═══ RECORDS SHOWN ═══

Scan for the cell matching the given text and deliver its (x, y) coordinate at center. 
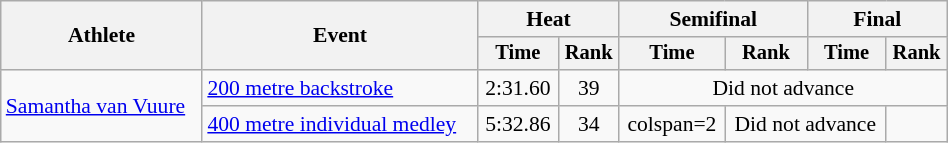
Event (340, 36)
Athlete (102, 36)
Semifinal (713, 19)
5:32.86 (518, 124)
400 metre individual medley (340, 124)
39 (588, 88)
2:31.60 (518, 88)
Samantha van Vuure (102, 106)
200 metre backstroke (340, 88)
34 (588, 124)
colspan=2 (672, 124)
Heat (549, 19)
Final (877, 19)
Search for the cell housing the specified text and yield its (X, Y) center coordinate. 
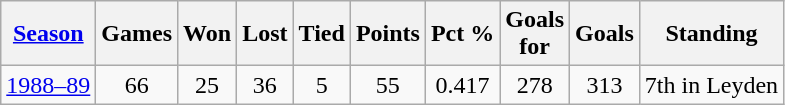
1988–89 (48, 85)
278 (535, 85)
66 (137, 85)
313 (605, 85)
Lost (265, 34)
7th in Leyden (711, 85)
0.417 (462, 85)
Standing (711, 34)
5 (322, 85)
55 (388, 85)
36 (265, 85)
Goals (605, 34)
Won (208, 34)
Points (388, 34)
Season (48, 34)
Tied (322, 34)
25 (208, 85)
Games (137, 34)
Pct % (462, 34)
Goalsfor (535, 34)
Locate the cell with the specified text and output its (x, y) center coordinate. 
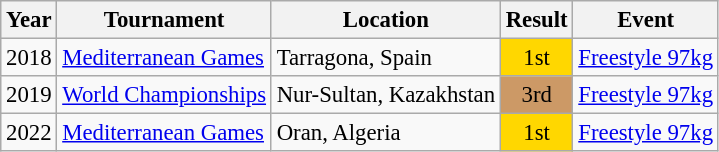
Event (646, 20)
Oran, Algeria (386, 133)
2018 (29, 58)
Tournament (164, 20)
World Championships (164, 95)
3rd (536, 95)
2019 (29, 95)
Nur-Sultan, Kazakhstan (386, 95)
Tarragona, Spain (386, 58)
Result (536, 20)
Year (29, 20)
Location (386, 20)
2022 (29, 133)
Search for the cell housing the specified text and yield its [X, Y] center coordinate. 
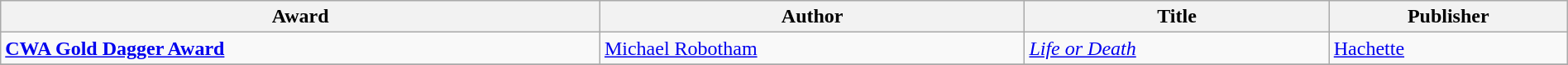
Publisher [1448, 17]
Hachette [1448, 48]
Michael Robotham [812, 48]
Title [1177, 17]
Life or Death [1177, 48]
Author [812, 17]
CWA Gold Dagger Award [301, 48]
Award [301, 17]
Extract the (x, y) coordinate from the center of the cell holding the provided text.  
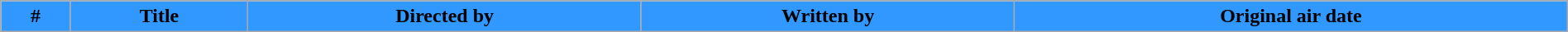
Original air date (1292, 17)
Written by (827, 17)
# (36, 17)
Title (159, 17)
Directed by (445, 17)
Extract the [x, y] coordinate from the center of the cell holding the provided text.  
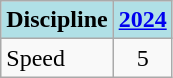
Speed [57, 58]
Discipline [57, 20]
2024 [142, 20]
5 [142, 58]
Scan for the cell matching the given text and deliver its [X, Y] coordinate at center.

═══

Please retype all of the entries above word for word, leaving the pictures out.

→ **THE ANSWER**:
Scan for the cell matching the given text and deliver its (x, y) coordinate at center. 
Event (340, 36)
Athlete (102, 36)
Semifinal (713, 19)
5:32.86 (518, 124)
400 metre individual medley (340, 124)
39 (588, 88)
2:31.60 (518, 88)
Samantha van Vuure (102, 106)
200 metre backstroke (340, 88)
34 (588, 124)
colspan=2 (672, 124)
Heat (549, 19)
Final (877, 19)
Search for the cell housing the specified text and yield its (X, Y) center coordinate. 
1988–89 (48, 85)
278 (535, 85)
66 (137, 85)
313 (605, 85)
Lost (265, 34)
7th in Leyden (711, 85)
0.417 (462, 85)
Standing (711, 34)
5 (322, 85)
55 (388, 85)
36 (265, 85)
Goals (605, 34)
Won (208, 34)
Points (388, 34)
Season (48, 34)
Tied (322, 34)
25 (208, 85)
Games (137, 34)
Pct % (462, 34)
Goalsfor (535, 34)
Locate the cell with the specified text and output its (x, y) center coordinate. 
Event (646, 20)
Oran, Algeria (386, 133)
2018 (29, 58)
Tournament (164, 20)
World Championships (164, 95)
3rd (536, 95)
2019 (29, 95)
Nur-Sultan, Kazakhstan (386, 95)
Tarragona, Spain (386, 58)
Result (536, 20)
Year (29, 20)
Location (386, 20)
2022 (29, 133)
Search for the cell housing the specified text and yield its [X, Y] center coordinate. 
Publisher [1448, 17]
Hachette [1448, 48]
Michael Robotham [812, 48]
Title [1177, 17]
Life or Death [1177, 48]
Author [812, 17]
CWA Gold Dagger Award [301, 48]
Award [301, 17]
Extract the (x, y) coordinate from the center of the cell holding the provided text.  
Original air date (1292, 17)
Written by (827, 17)
# (36, 17)
Title (159, 17)
Directed by (445, 17)
Extract the [x, y] coordinate from the center of the cell holding the provided text.  
Speed [57, 58]
Discipline [57, 20]
2024 [142, 20]
5 [142, 58]
Scan for the cell matching the given text and deliver its [X, Y] coordinate at center.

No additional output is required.